#### Shape position tracking data
# # #
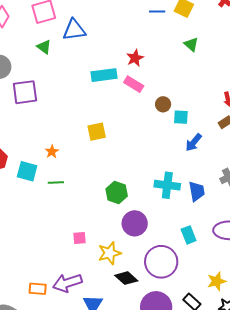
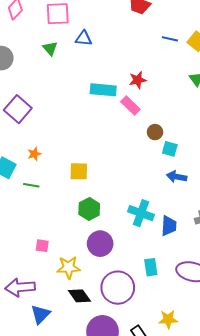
blue triangle: (74, 30) -> (84, 38), size x0.7
purple square: (25, 92) -> (18, 109), moved, turned 36
yellow square: (97, 132) -> (79, 171), moved
blue arrow: (194, 142) -> (177, 177), turned 48

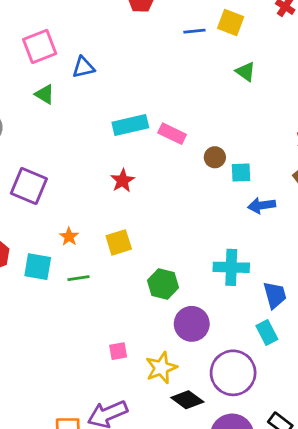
red star: (138, 80) -> (123, 181), moved
yellow square: (79, 171) -> (119, 242), moved
blue trapezoid: (169, 226) -> (275, 295), moved

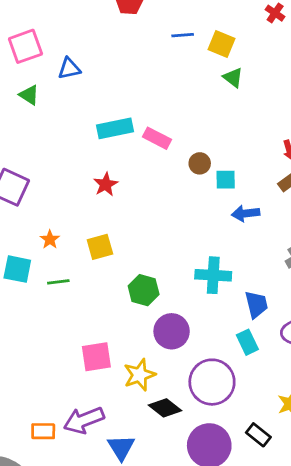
yellow square: (231, 22) -> (222, 44), moved
pink square: (118, 351) -> (96, 357), size x1.6

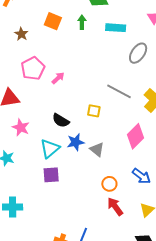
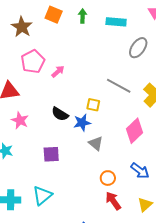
brown star: (21, 34) -> (22, 27), size x1.5
blue star: (76, 142) -> (82, 123), moved
cyan triangle: (50, 149) -> (42, 195), moved
purple square: (51, 175) -> (51, 154), moved

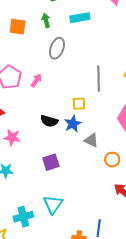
gray ellipse: (138, 48) -> (57, 48), moved
gray line: (119, 86) -> (99, 79), turned 75
orange circle: (108, 178) -> (112, 160), moved

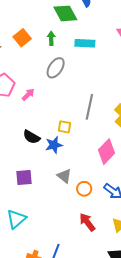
orange square: (18, 27) -> (22, 38), turned 30
gray triangle: (91, 140) -> (64, 176), moved

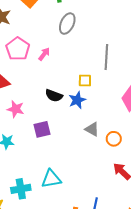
purple square: (24, 177) -> (42, 129), moved
cyan triangle: (16, 219) -> (51, 179), turned 40

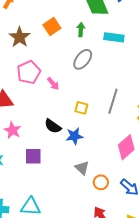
pink arrow: (44, 54) -> (53, 84), turned 88
yellow square: (85, 81) -> (81, 108), moved

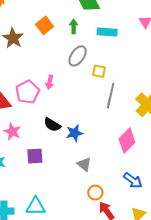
pink pentagon: (29, 72) -> (27, 92), moved
pink arrow: (53, 84) -> (50, 82), turned 56
yellow square: (81, 108) -> (99, 71), moved
orange circle: (101, 182) -> (95, 193), moved

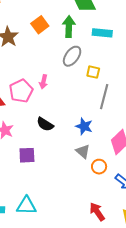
green arrow: (74, 26) -> (69, 27), size x1.5
blue star: (74, 133) -> (84, 126), moved, turned 30
gray triangle: (84, 164) -> (83, 151), moved
orange circle: (95, 193) -> (99, 167), moved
# # #
#### WHAT YOU SHOULD DO
No picture belongs in the answer; the rest of the records must be repeated exactly.

#### TASK ANSWER
blue triangle: (74, 30) -> (84, 38), size x0.7
purple square: (25, 92) -> (18, 109), moved, turned 36
yellow square: (97, 132) -> (79, 171), moved
blue arrow: (194, 142) -> (177, 177), turned 48

red star: (138, 80) -> (123, 181), moved
yellow square: (79, 171) -> (119, 242), moved
blue trapezoid: (169, 226) -> (275, 295), moved

yellow square: (231, 22) -> (222, 44), moved
pink square: (118, 351) -> (96, 357), size x1.6

brown star: (21, 34) -> (22, 27), size x1.5
blue star: (76, 142) -> (82, 123), moved
cyan triangle: (50, 149) -> (42, 195), moved
purple square: (51, 175) -> (51, 154), moved

gray ellipse: (138, 48) -> (57, 48), moved
gray line: (119, 86) -> (99, 79), turned 75
orange circle: (108, 178) -> (112, 160), moved

orange square: (18, 27) -> (22, 38), turned 30
gray triangle: (91, 140) -> (64, 176), moved

purple square: (24, 177) -> (42, 129), moved
cyan triangle: (16, 219) -> (51, 179), turned 40

pink arrow: (44, 54) -> (53, 84), turned 88
yellow square: (85, 81) -> (81, 108), moved

pink pentagon: (29, 72) -> (27, 92), moved
pink arrow: (53, 84) -> (50, 82), turned 56
yellow square: (81, 108) -> (99, 71), moved
orange circle: (101, 182) -> (95, 193), moved

green arrow: (74, 26) -> (69, 27), size x1.5
blue star: (74, 133) -> (84, 126), moved, turned 30
gray triangle: (84, 164) -> (83, 151), moved
orange circle: (95, 193) -> (99, 167), moved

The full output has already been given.